◆ Image sets with object changes:
※

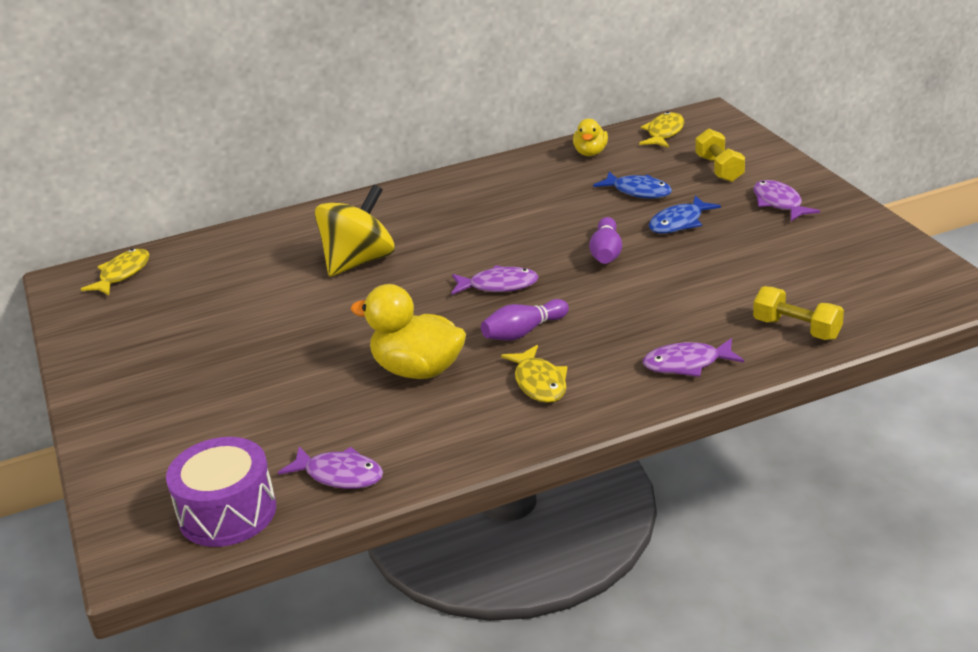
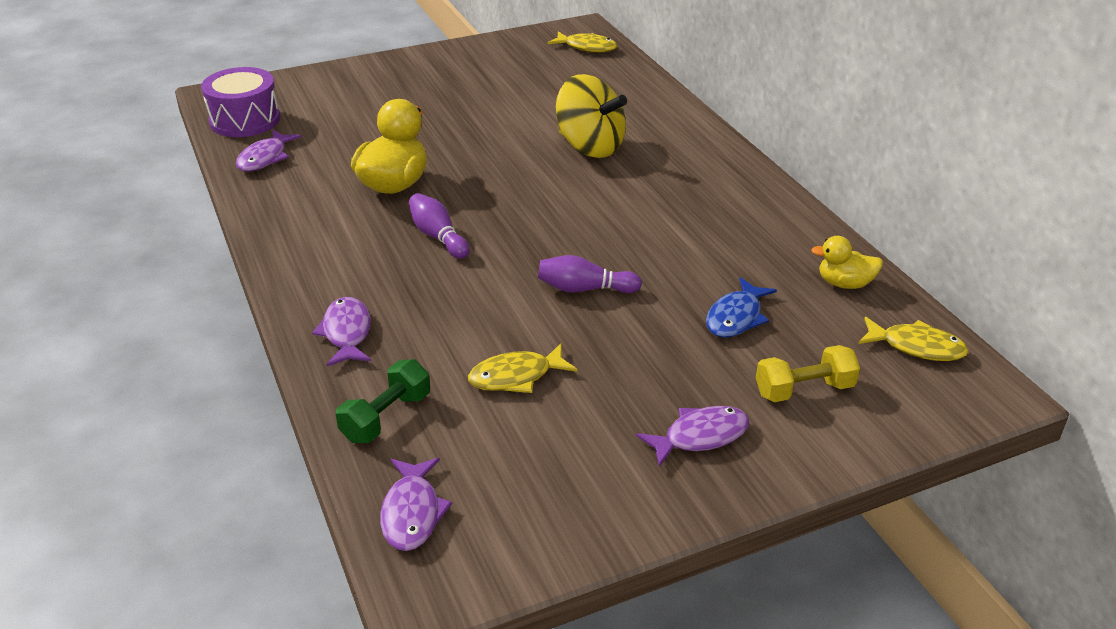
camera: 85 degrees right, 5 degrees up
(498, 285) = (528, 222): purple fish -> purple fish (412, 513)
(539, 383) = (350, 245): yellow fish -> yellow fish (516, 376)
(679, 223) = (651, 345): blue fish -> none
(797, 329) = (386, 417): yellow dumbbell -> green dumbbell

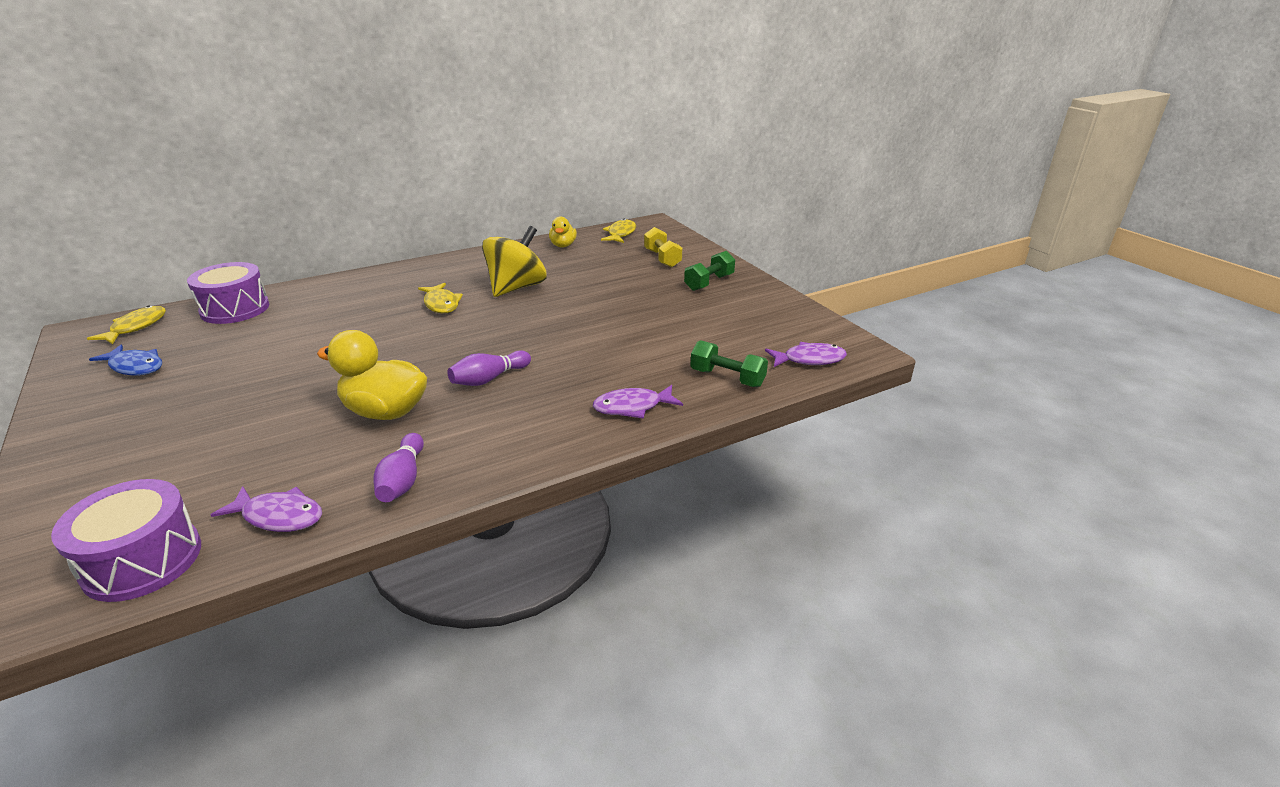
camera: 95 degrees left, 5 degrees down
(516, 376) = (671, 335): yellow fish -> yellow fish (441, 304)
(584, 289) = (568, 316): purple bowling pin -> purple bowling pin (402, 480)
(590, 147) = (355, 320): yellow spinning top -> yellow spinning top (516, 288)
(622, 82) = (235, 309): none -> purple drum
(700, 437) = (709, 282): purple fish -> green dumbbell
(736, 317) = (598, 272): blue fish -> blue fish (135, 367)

※

Return a copy of every line in the records that includes the string "purple".

◆ Result:
(498, 285) = (528, 222): purple fish -> purple fish (412, 513)
(584, 289) = (568, 316): purple bowling pin -> purple bowling pin (402, 480)
(622, 82) = (235, 309): none -> purple drum
(700, 437) = (709, 282): purple fish -> green dumbbell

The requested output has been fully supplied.